** Source information follows **

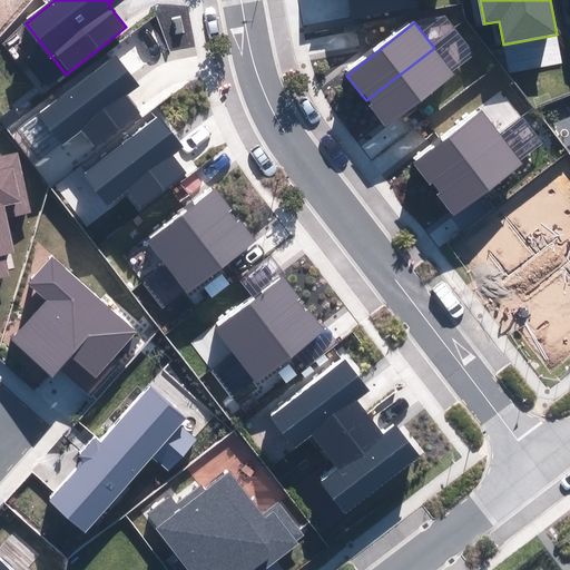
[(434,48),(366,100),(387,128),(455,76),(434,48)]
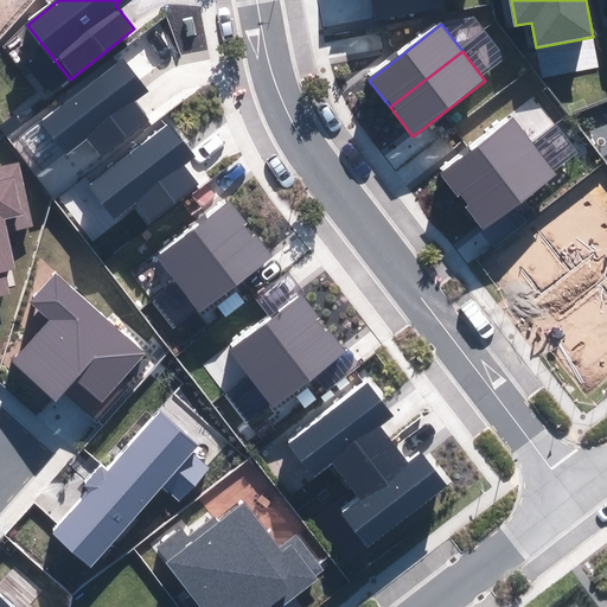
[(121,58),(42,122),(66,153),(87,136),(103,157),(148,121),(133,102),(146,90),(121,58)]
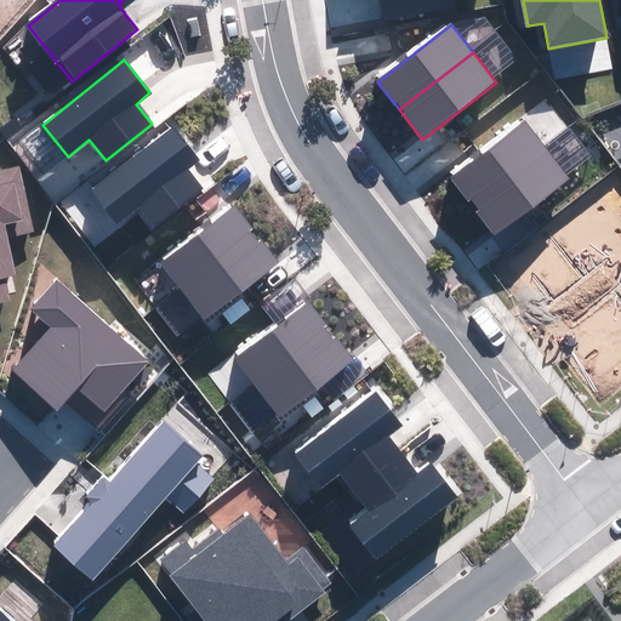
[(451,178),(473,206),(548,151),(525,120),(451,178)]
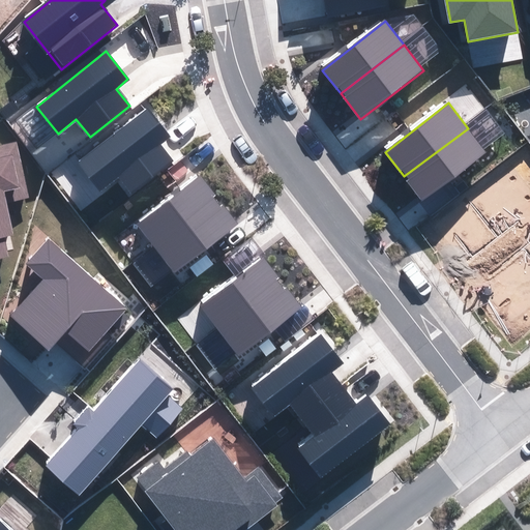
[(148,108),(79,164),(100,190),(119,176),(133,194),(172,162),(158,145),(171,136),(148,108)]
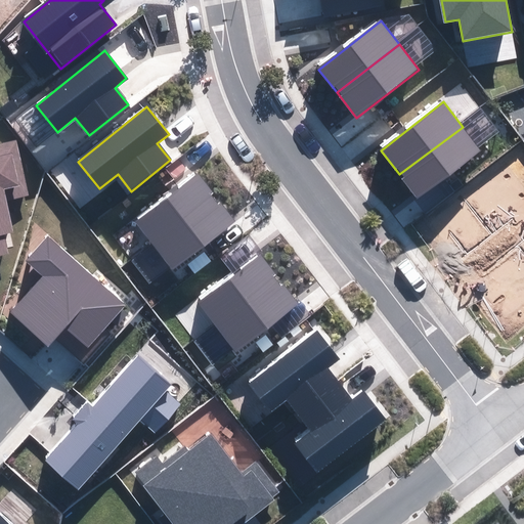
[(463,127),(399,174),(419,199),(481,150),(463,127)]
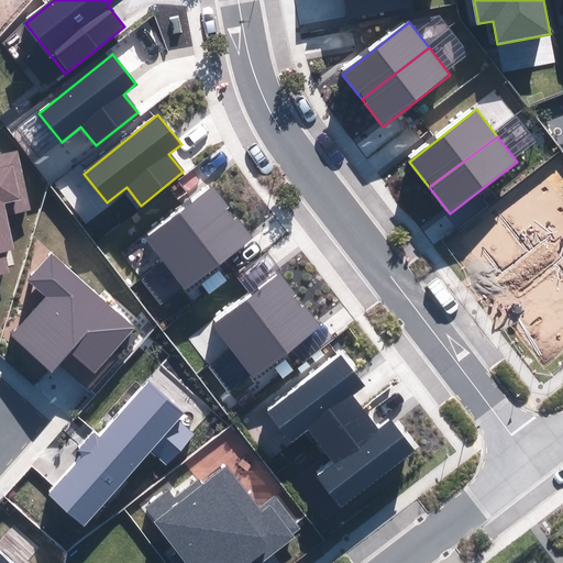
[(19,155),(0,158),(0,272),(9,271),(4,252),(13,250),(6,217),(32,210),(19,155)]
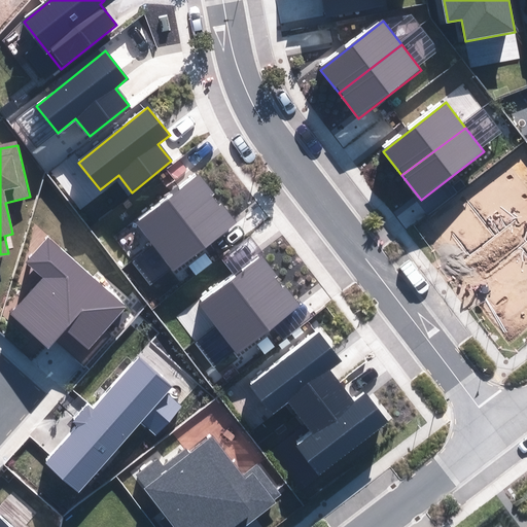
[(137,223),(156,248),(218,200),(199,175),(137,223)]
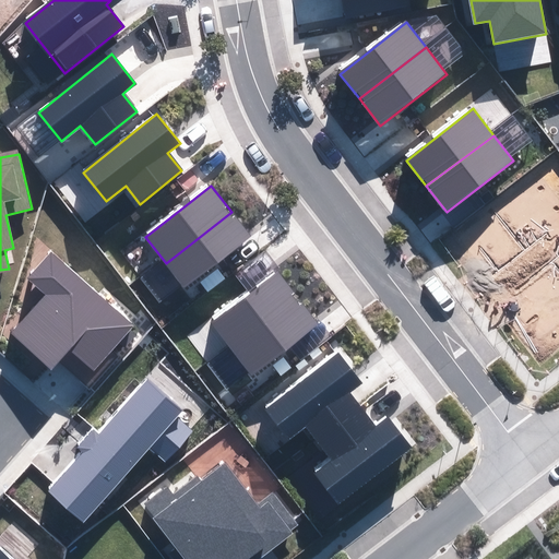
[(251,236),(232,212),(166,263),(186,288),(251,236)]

** End of Source information **

» What needs to be done:
Set down the data exactly as it appears, without any images.

» Answer area:
[(434,48),(366,100),(387,128),(455,76),(434,48)]
[(121,58),(42,122),(66,153),(87,136),(103,157),(148,121),(133,102),(146,90),(121,58)]
[(451,178),(473,206),(548,151),(525,120),(451,178)]
[(148,108),(79,164),(100,190),(119,176),(133,194),(172,162),(158,145),(171,136),(148,108)]
[(463,127),(399,174),(419,199),(481,150),(463,127)]
[(19,155),(0,158),(0,272),(9,271),(4,252),(13,250),(6,217),(32,210),(19,155)]
[(137,223),(156,248),(218,200),(199,175),(137,223)]
[(251,236),(232,212),(166,263),(186,288),(251,236)]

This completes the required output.